Records excerpted from a collection
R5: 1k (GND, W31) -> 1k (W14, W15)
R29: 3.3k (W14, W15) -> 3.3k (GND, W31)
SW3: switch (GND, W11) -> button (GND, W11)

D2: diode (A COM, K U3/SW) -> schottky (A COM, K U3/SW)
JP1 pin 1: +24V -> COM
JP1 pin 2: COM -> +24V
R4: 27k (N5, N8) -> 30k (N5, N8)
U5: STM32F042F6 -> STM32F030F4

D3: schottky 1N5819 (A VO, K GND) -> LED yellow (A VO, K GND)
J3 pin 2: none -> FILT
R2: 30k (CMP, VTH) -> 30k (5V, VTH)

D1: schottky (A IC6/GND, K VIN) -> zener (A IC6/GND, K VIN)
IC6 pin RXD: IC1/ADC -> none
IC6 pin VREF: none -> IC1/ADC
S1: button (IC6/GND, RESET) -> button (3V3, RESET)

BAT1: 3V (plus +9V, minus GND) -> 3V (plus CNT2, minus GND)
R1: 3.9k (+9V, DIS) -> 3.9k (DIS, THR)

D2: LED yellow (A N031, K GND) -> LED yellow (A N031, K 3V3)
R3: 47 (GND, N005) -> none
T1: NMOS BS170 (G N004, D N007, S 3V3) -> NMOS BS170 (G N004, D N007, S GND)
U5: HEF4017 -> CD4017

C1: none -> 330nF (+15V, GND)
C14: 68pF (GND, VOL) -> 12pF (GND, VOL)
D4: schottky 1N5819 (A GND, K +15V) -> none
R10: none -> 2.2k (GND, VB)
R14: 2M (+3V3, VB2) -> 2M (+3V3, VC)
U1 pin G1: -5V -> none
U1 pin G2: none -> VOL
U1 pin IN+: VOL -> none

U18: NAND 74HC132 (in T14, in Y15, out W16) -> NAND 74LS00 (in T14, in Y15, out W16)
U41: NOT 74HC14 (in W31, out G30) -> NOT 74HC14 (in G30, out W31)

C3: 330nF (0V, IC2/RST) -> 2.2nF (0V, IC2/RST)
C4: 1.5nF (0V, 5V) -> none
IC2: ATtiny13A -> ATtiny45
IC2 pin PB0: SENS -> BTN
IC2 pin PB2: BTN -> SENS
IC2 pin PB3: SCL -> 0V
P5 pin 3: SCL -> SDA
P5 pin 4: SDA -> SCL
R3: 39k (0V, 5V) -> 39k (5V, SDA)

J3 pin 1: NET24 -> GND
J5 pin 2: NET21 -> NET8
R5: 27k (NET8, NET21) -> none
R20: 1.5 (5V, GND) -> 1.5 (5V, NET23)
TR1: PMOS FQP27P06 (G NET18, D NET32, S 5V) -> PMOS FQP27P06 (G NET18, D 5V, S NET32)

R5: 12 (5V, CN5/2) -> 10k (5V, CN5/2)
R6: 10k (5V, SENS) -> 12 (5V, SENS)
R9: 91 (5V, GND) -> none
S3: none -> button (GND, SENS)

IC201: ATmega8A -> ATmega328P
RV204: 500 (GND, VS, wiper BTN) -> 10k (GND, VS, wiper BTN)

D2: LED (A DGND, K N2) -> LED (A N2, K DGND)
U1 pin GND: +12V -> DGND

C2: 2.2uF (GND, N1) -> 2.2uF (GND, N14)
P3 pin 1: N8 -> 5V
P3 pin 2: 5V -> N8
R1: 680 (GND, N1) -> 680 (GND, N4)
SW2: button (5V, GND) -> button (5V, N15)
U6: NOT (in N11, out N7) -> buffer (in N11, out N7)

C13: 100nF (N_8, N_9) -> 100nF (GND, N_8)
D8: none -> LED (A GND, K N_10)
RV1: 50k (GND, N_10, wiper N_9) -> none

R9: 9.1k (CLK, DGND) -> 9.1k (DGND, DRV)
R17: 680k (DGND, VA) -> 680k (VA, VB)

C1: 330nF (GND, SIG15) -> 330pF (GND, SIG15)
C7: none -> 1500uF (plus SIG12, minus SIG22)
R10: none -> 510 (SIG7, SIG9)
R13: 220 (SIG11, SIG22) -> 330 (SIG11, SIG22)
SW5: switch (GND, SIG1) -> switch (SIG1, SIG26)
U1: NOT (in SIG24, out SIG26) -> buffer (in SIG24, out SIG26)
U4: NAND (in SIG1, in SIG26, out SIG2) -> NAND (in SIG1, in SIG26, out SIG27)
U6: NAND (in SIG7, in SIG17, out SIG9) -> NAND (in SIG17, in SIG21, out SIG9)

INSTRUCTIONS FOR THE TASK: What number of lines in the records hold the word "DGND"? Reply with that number alone.

COMPLETED EXERCISE: 4